● **WHAT THE TASK ASKS**
Down to the last line, set down the material below exactly, excluding pictures.

● **DATASET EXTRACT**
····················

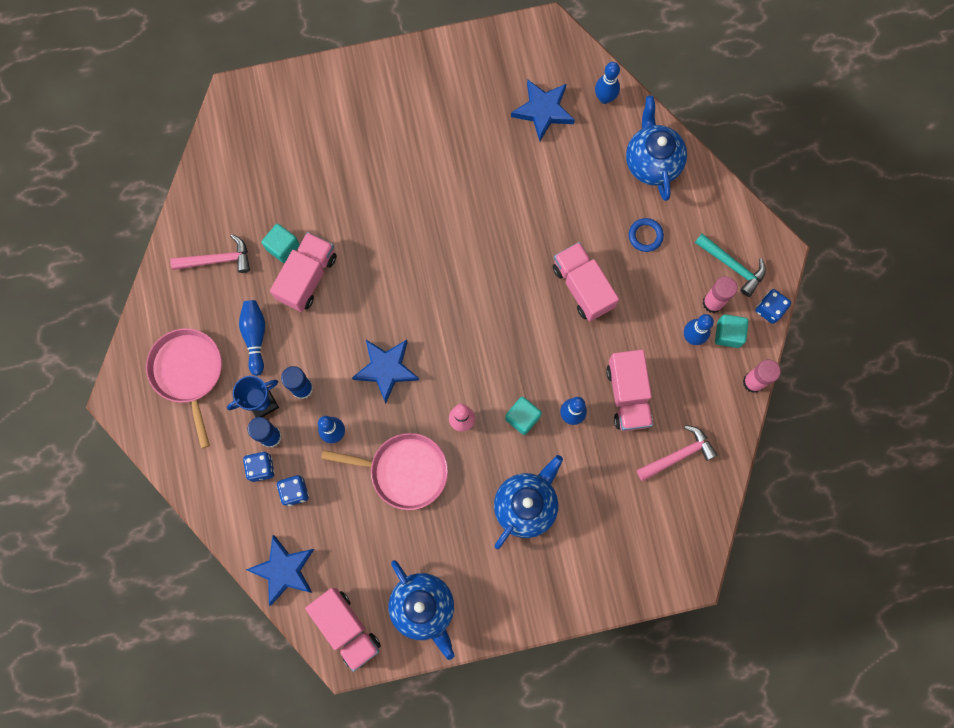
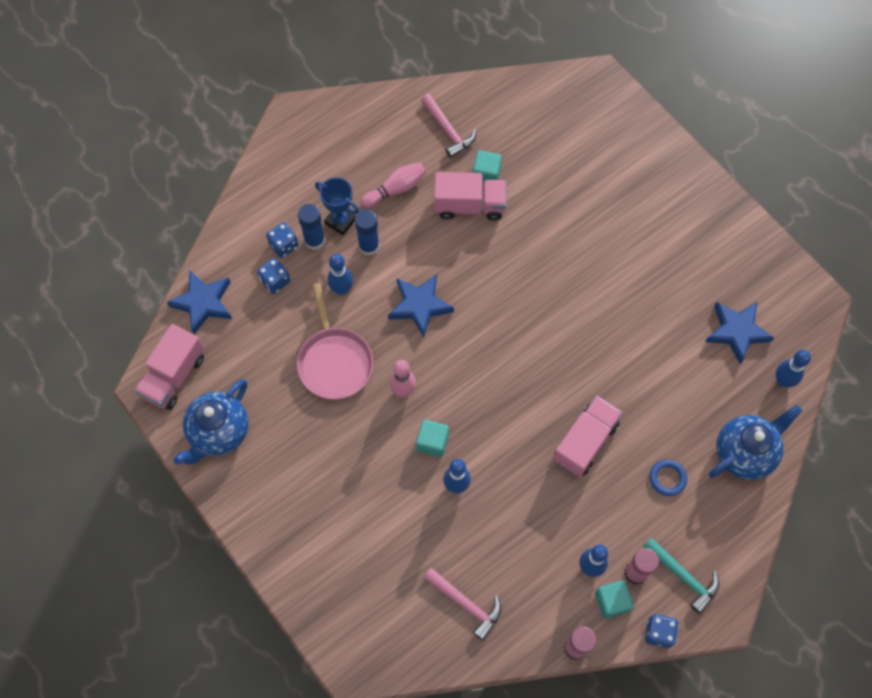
camera: 65 degrees right, 10 degrees down
(188, 372) = (339, 153): pink pan -> none
(255, 337) = (396, 189): blue bowling pin -> pink bowling pin
(526, 505) = (351, 481): blue teapot -> none
(628, 395) = (501, 530): pink truck -> none
(733, 266) = (683, 576): turquoise hammer -> turquoise hammer turned 60 degrees counterclockwise

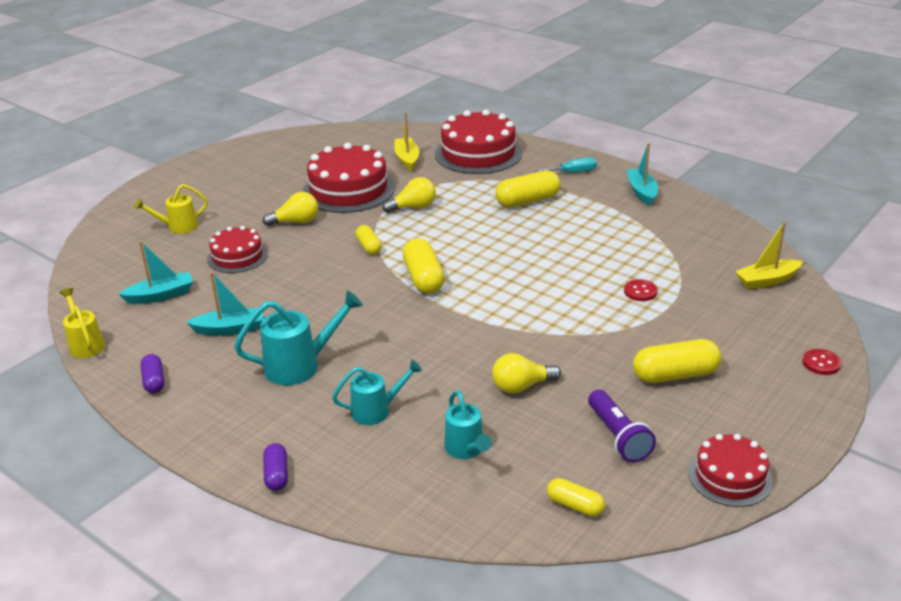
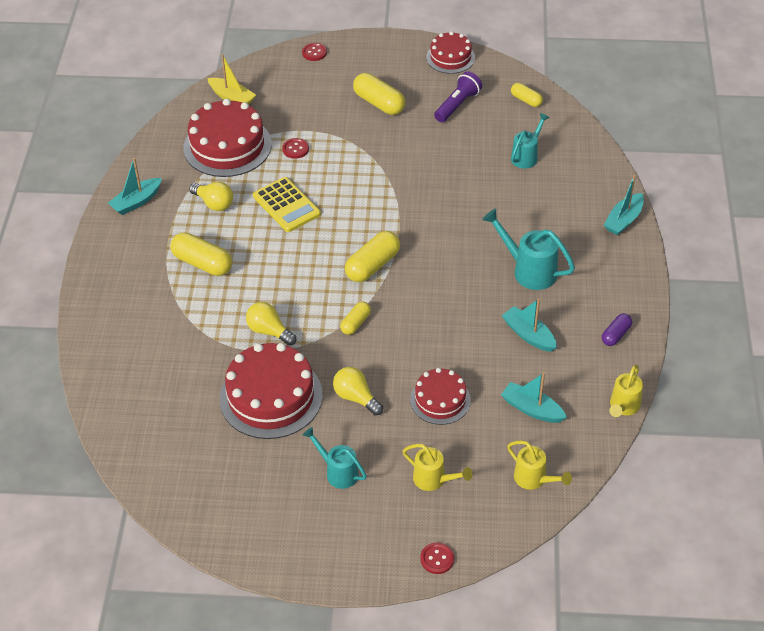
camera: 125 degrees left, 15 degrees up
(106, 268) = (534, 479): none -> yellow watering can
(123, 206) = (437, 559): none -> red button
(277, 475) = (623, 220): purple capsule -> turquoise boat
(376, 411) = (533, 210): turquoise watering can -> turquoise watering can (338, 472)
(407, 159) = (177, 389): yellow boat -> none
(478, 153) = (129, 341): red cake -> red cake (227, 146)
(521, 386) = (450, 160): yellow light bulb -> yellow light bulb (214, 203)
(558, 260) = (286, 205): none -> yellow calculator
(573, 172) = (126, 258): turquoise screwdriver -> none
(575, 506) = (526, 100): yellow capsule -> yellow capsule turned 45 degrees counterclockwise

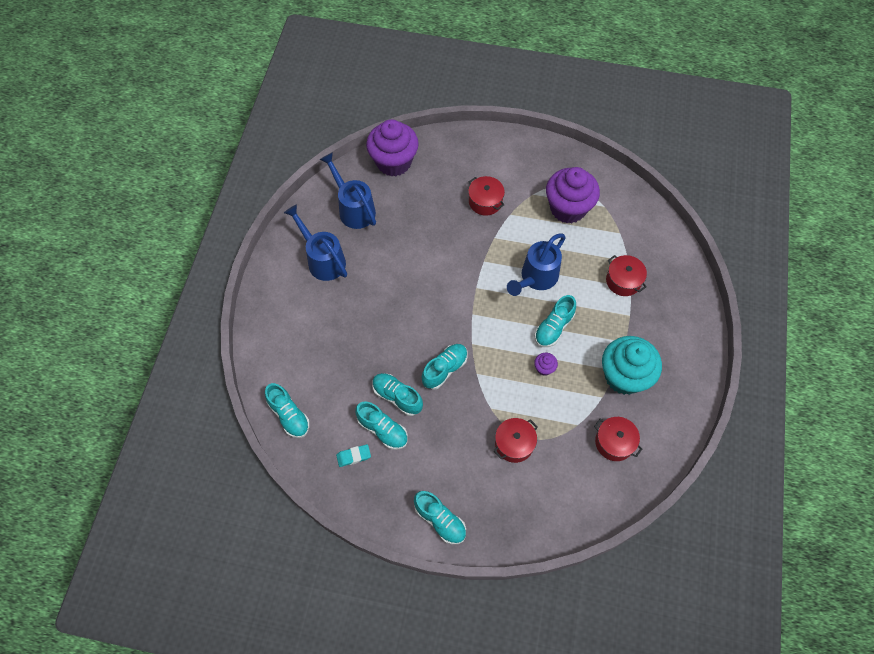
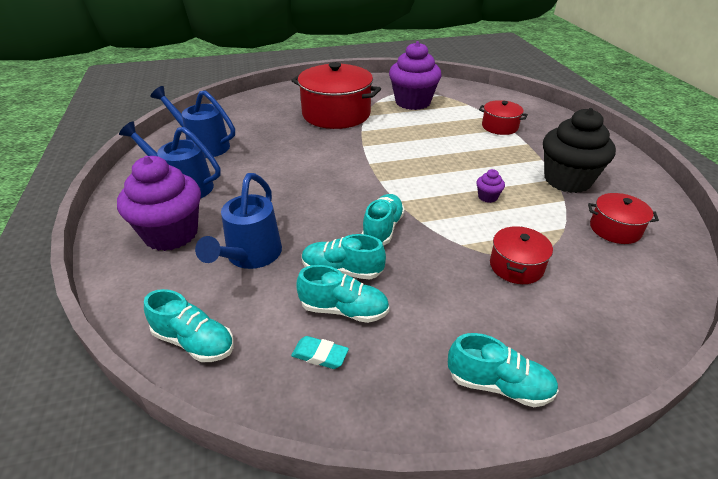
camera: 25 degrees left, 25 degrees down
(353, 456) = (320, 355): turquoise eraser -> turquoise eraser turned 60 degrees clockwise
(393, 162) = (231, 112): purple cupcake -> purple cupcake (171, 234)
(485, 201) = (336, 114): red pot -> red pot, size x1.99
(536, 278) = (422, 143): blue watering can -> blue watering can (250, 256)
(553, 327) = (468, 168): turquoise shoe -> none
(624, 376) = (567, 180): turquoise cupcake -> black cupcake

····················

● **REPLY**
camera: 65 degrees right, 10 degrees down
(188, 372) = (339, 153): pink pan -> none
(255, 337) = (396, 189): blue bowling pin -> pink bowling pin
(526, 505) = (351, 481): blue teapot -> none
(628, 395) = (501, 530): pink truck -> none
(733, 266) = (683, 576): turquoise hammer -> turquoise hammer turned 60 degrees counterclockwise

camera: 125 degrees left, 15 degrees up
(106, 268) = (534, 479): none -> yellow watering can
(123, 206) = (437, 559): none -> red button
(277, 475) = (623, 220): purple capsule -> turquoise boat
(376, 411) = (533, 210): turquoise watering can -> turquoise watering can (338, 472)
(407, 159) = (177, 389): yellow boat -> none
(478, 153) = (129, 341): red cake -> red cake (227, 146)
(521, 386) = (450, 160): yellow light bulb -> yellow light bulb (214, 203)
(558, 260) = (286, 205): none -> yellow calculator
(573, 172) = (126, 258): turquoise screwdriver -> none
(575, 506) = (526, 100): yellow capsule -> yellow capsule turned 45 degrees counterclockwise

camera: 25 degrees left, 25 degrees down
(353, 456) = (320, 355): turquoise eraser -> turquoise eraser turned 60 degrees clockwise
(393, 162) = (231, 112): purple cupcake -> purple cupcake (171, 234)
(485, 201) = (336, 114): red pot -> red pot, size x1.99
(536, 278) = (422, 143): blue watering can -> blue watering can (250, 256)
(553, 327) = (468, 168): turquoise shoe -> none
(624, 376) = (567, 180): turquoise cupcake -> black cupcake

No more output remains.